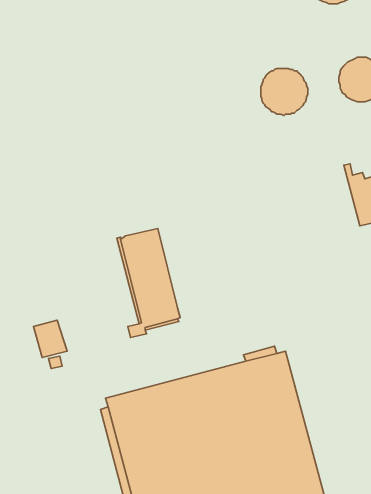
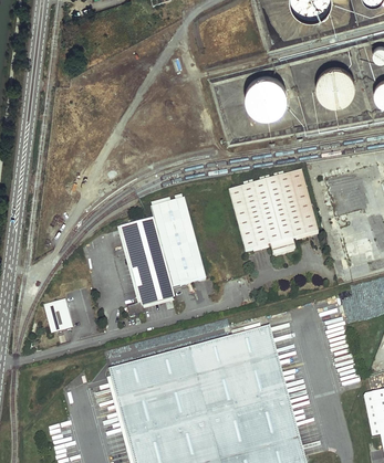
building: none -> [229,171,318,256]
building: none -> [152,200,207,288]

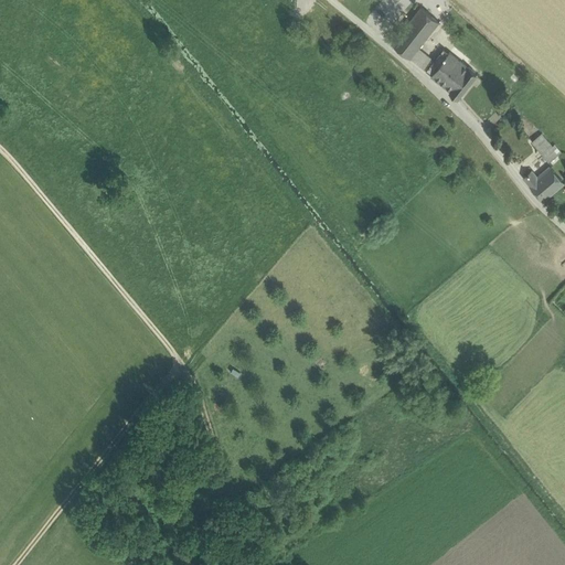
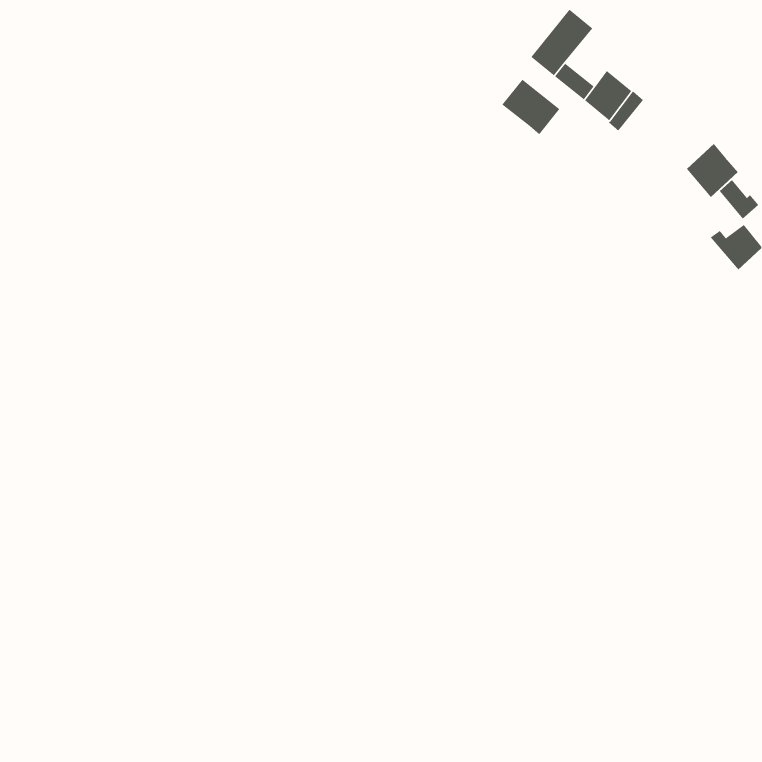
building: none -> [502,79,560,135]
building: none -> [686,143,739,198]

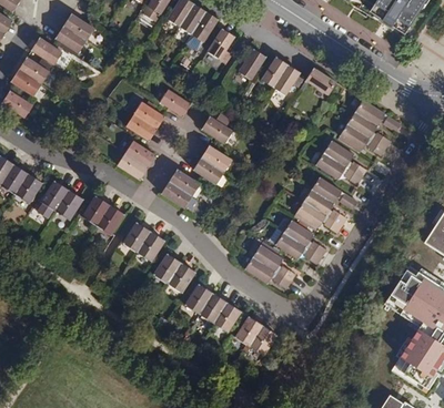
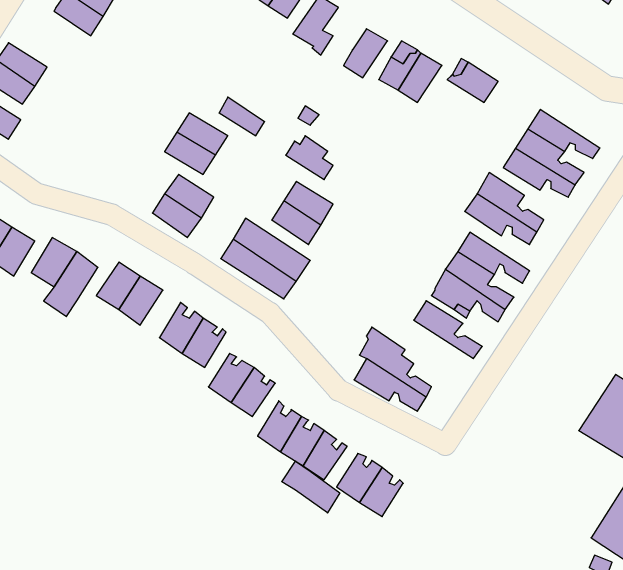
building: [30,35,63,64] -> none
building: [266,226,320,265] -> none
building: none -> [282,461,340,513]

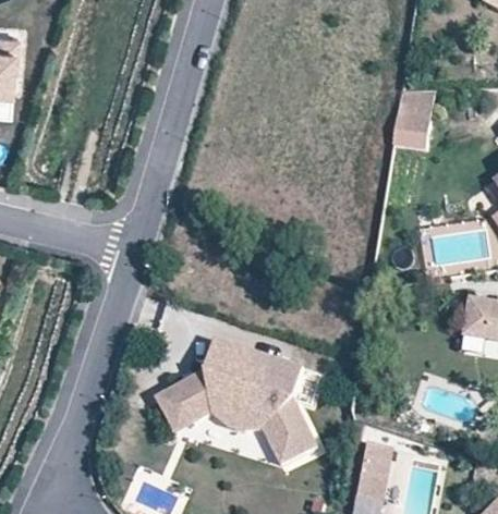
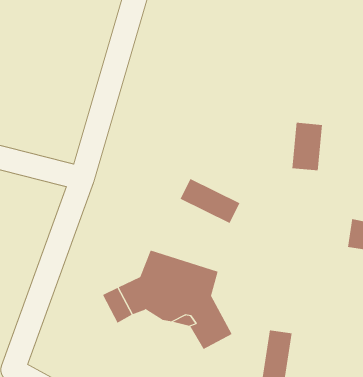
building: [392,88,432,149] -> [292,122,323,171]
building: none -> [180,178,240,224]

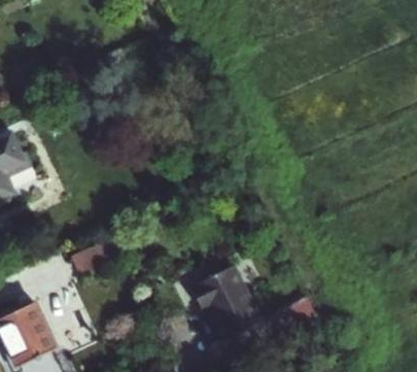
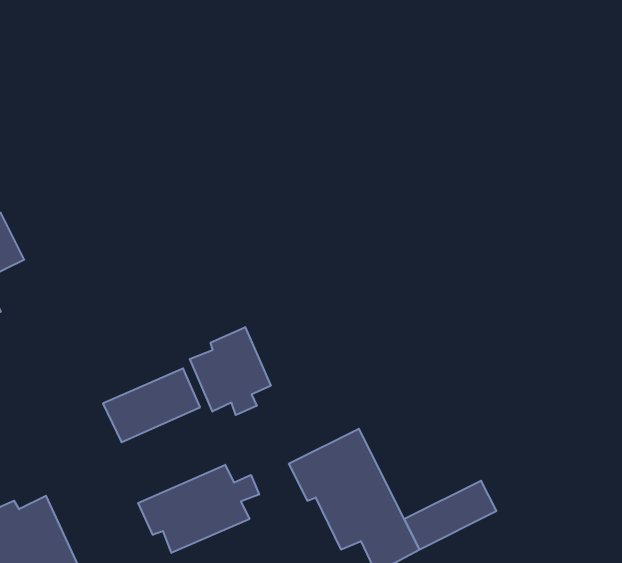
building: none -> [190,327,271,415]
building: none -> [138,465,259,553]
^^^^
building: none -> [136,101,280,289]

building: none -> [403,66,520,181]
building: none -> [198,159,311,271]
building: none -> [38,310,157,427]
^^^^
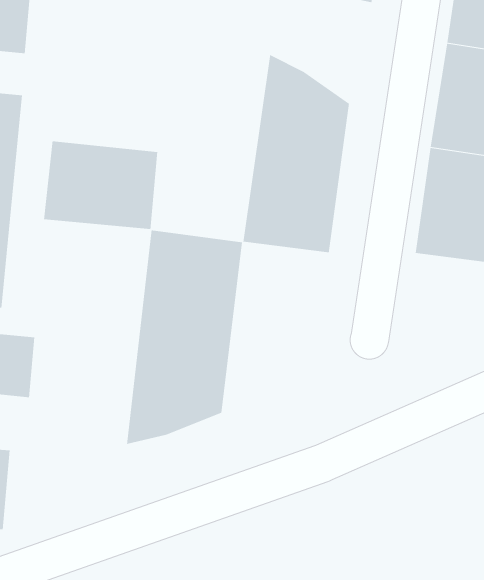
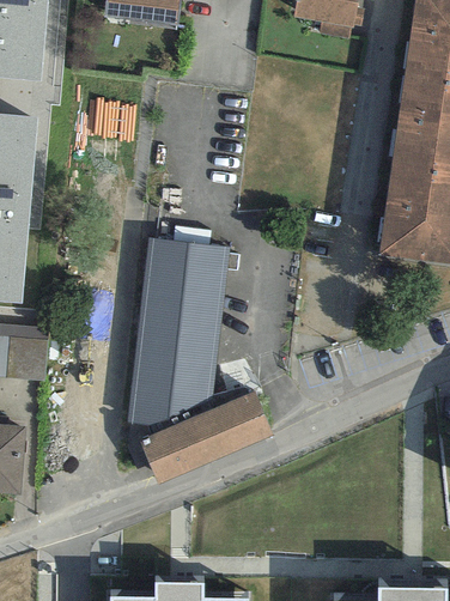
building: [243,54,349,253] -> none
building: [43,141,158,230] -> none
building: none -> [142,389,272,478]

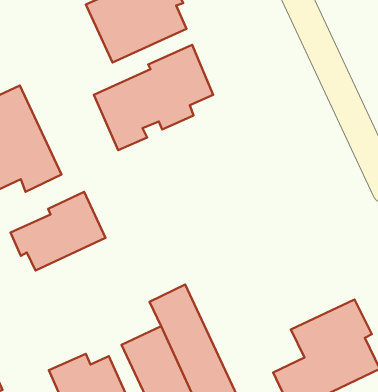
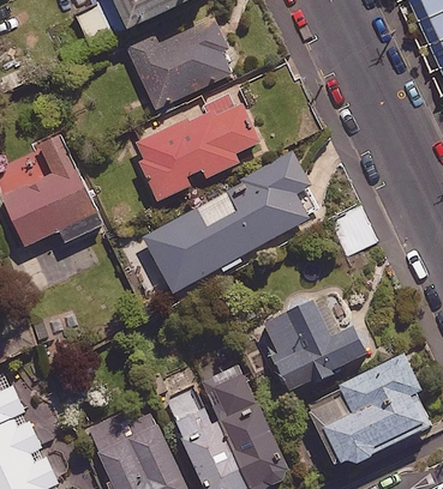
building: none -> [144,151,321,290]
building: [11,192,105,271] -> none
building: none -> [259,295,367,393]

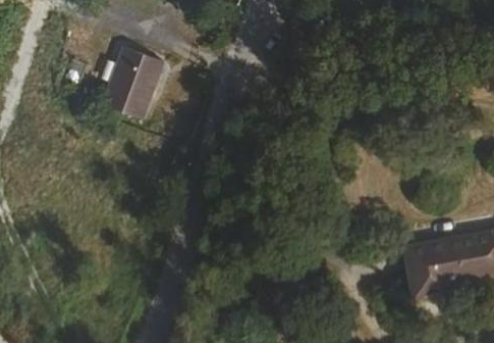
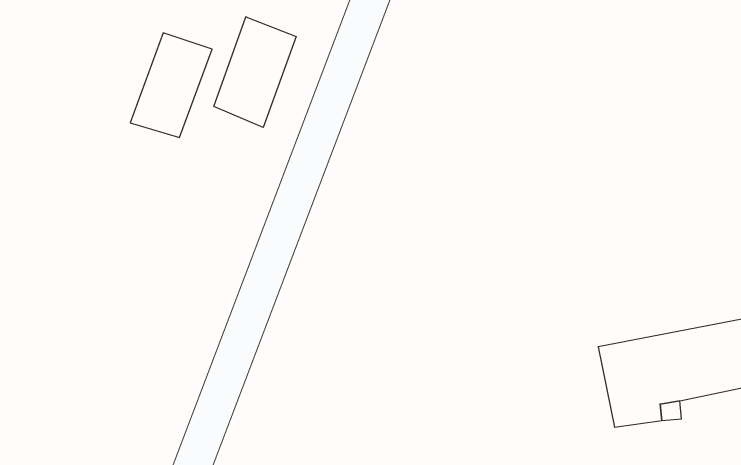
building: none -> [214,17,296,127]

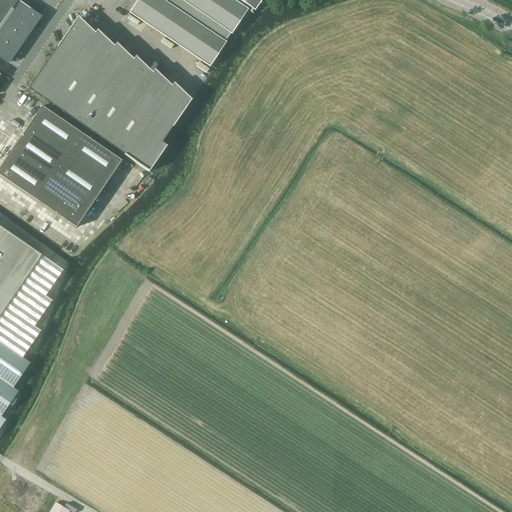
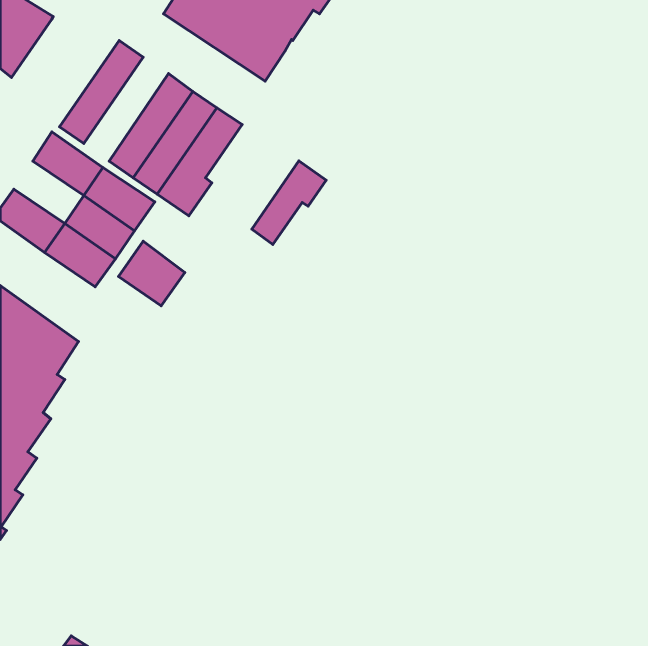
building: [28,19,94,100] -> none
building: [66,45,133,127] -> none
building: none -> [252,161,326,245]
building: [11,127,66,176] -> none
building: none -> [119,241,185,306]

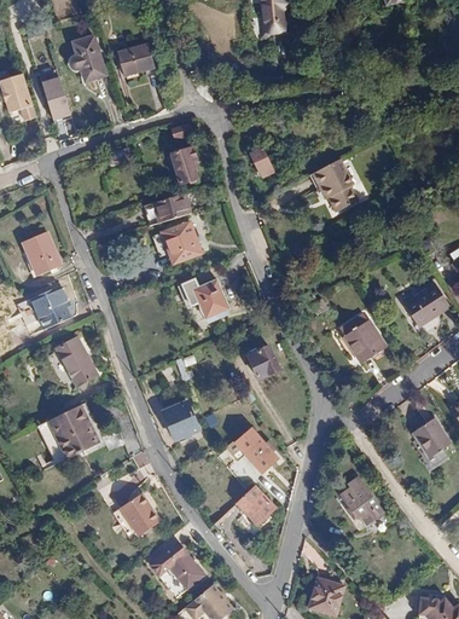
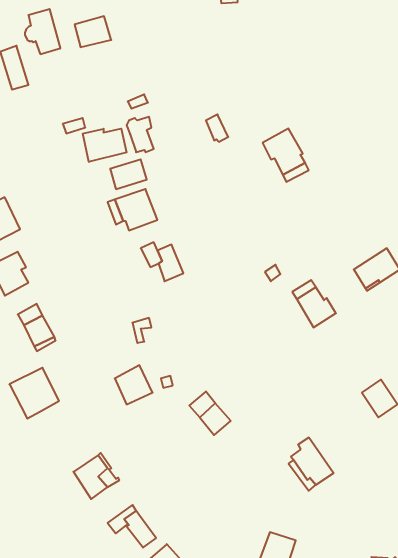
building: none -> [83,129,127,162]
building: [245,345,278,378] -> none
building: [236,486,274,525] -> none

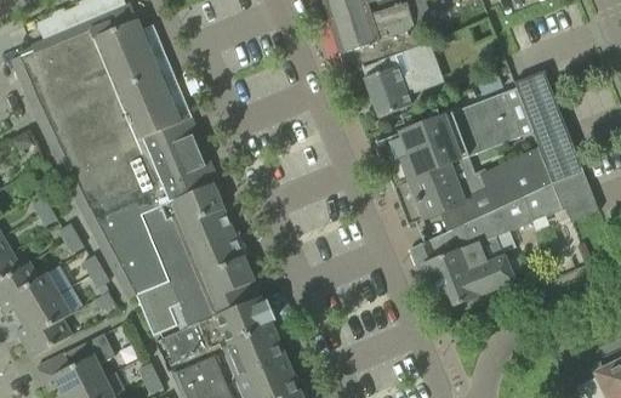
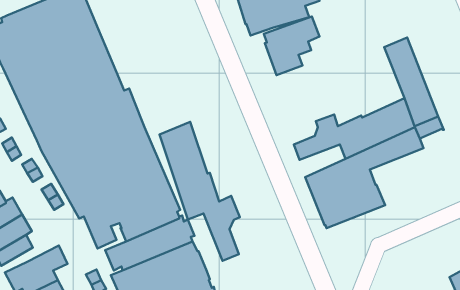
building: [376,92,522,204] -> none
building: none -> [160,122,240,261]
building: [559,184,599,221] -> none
^^^^
- WHAT IS BEING ASKED -
Within the material above, find the part that opens with the line containing "building: none -> [229,171,318,256]" and closes with the line containing "building: none -> [138,465,259,553]", and reproduce it exactly without the pictures.

- RESPONSE TO THIS EXERCISE -
building: none -> [229,171,318,256]
building: none -> [152,200,207,288]

building: none -> [502,79,560,135]
building: none -> [686,143,739,198]

building: [30,35,63,64] -> none
building: [266,226,320,265] -> none
building: none -> [282,461,340,513]

building: [392,88,432,149] -> [292,122,323,171]
building: none -> [180,178,240,224]

building: none -> [190,327,271,415]
building: none -> [138,465,259,553]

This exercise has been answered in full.